# What you are asked to do
Given the listing below, write out exactly the lines starting with the line that has "D5: LED orange" and going on through the line that has "V2: AC 120V (AC2, SRC) -> AC 120V (0V, SRC)", both kept.

# Study material
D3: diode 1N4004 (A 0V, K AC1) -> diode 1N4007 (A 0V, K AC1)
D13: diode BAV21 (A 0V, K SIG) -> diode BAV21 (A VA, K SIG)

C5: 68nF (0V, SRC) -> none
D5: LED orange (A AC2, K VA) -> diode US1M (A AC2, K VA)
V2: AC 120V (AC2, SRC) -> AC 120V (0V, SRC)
...
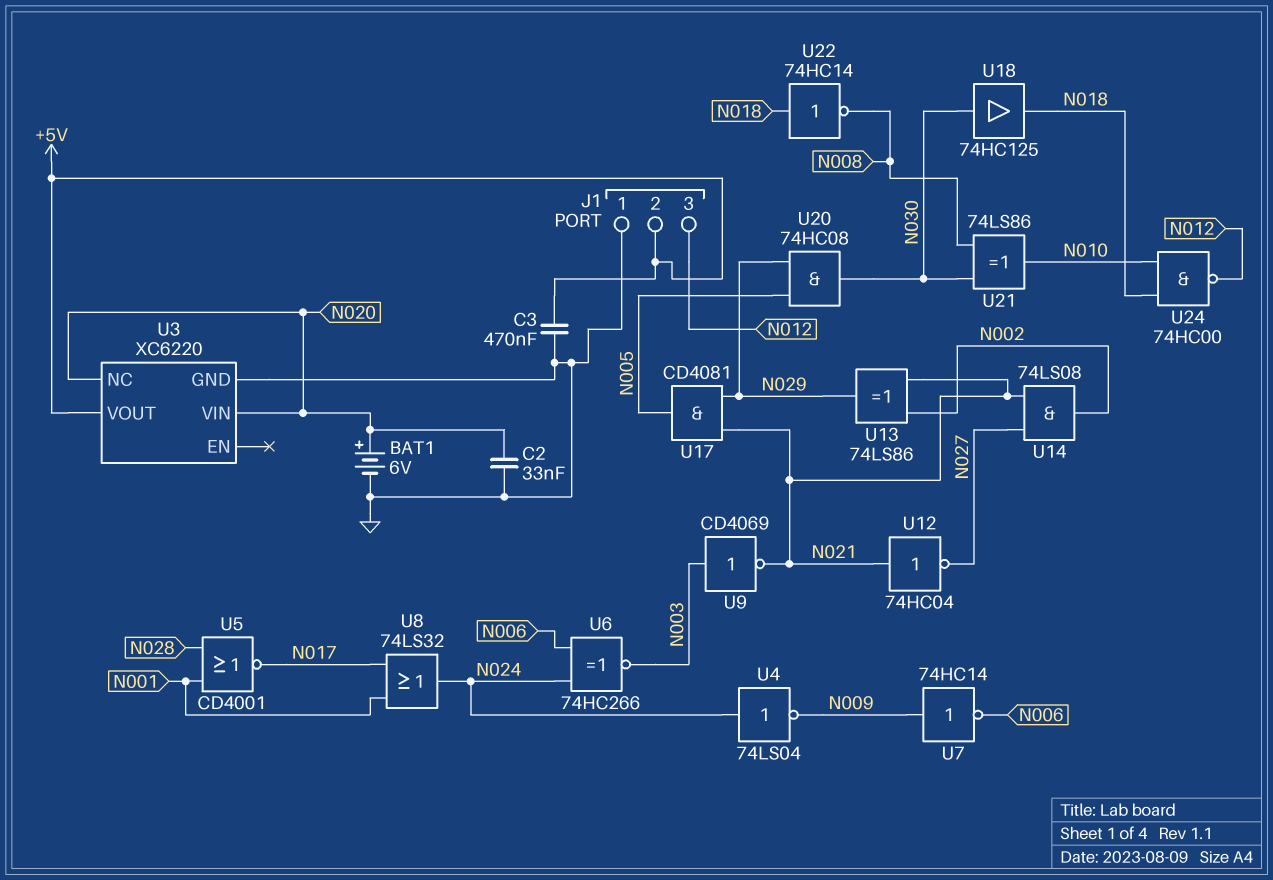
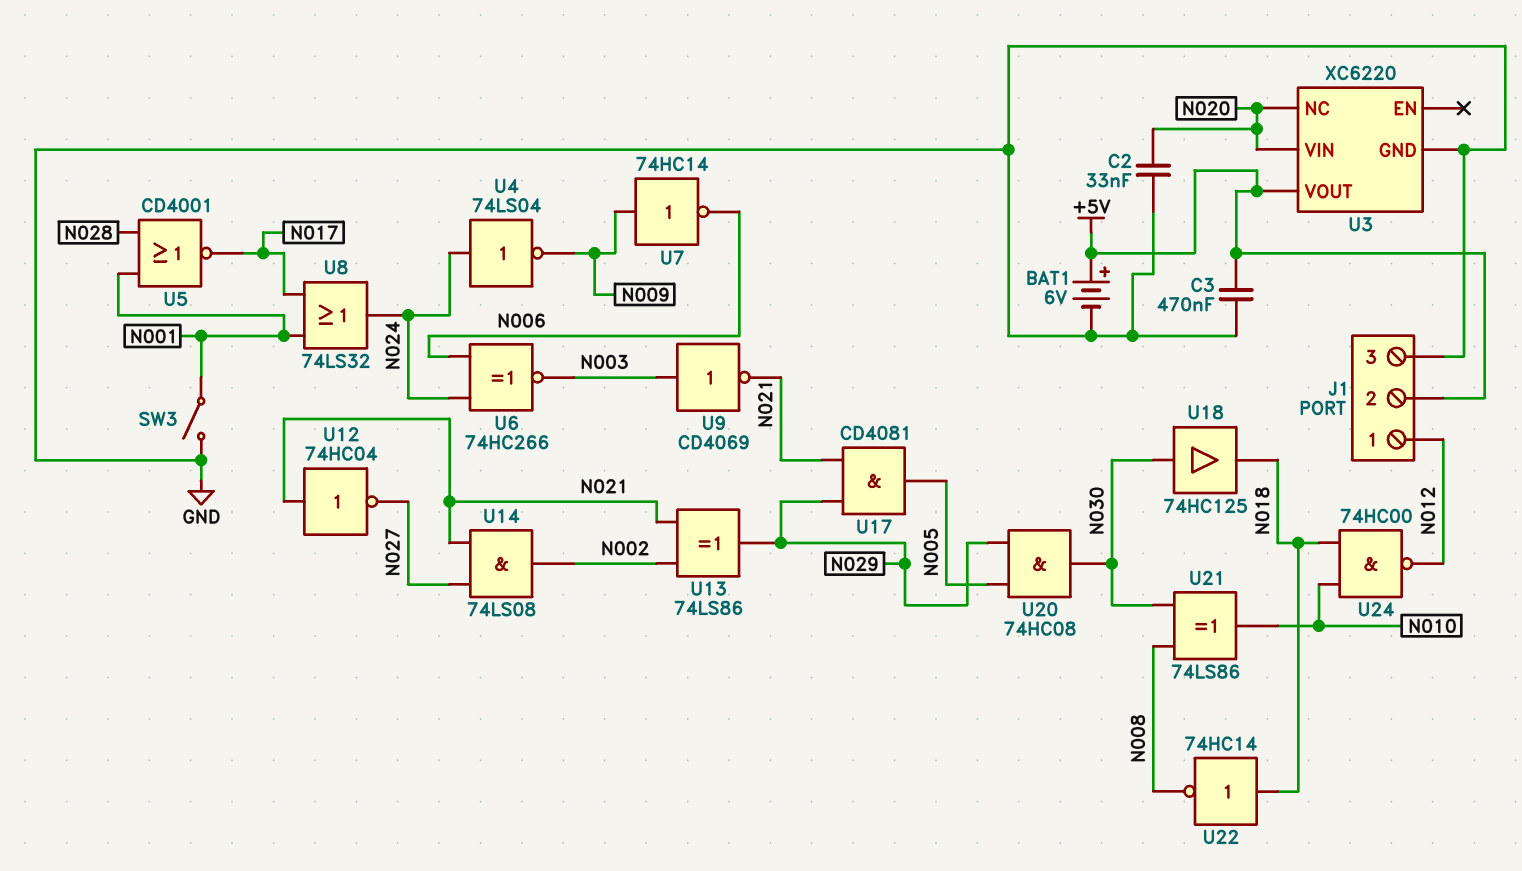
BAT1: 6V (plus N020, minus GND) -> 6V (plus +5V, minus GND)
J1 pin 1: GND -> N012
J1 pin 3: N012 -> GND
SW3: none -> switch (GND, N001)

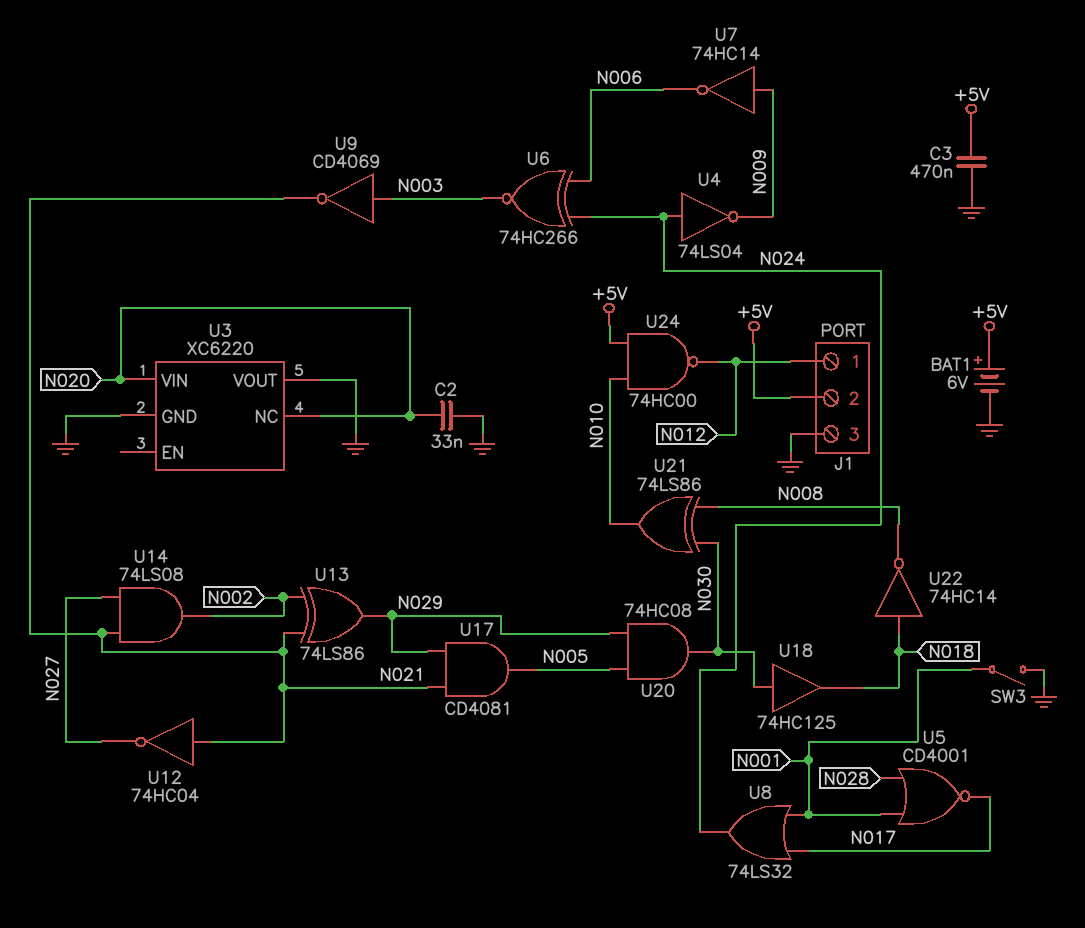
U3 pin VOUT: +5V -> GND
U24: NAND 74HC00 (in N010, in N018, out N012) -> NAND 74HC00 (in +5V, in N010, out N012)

# Response to this exercise
D5: LED orange (A AC2, K VA) -> diode US1M (A AC2, K VA)
V2: AC 120V (AC2, SRC) -> AC 120V (0V, SRC)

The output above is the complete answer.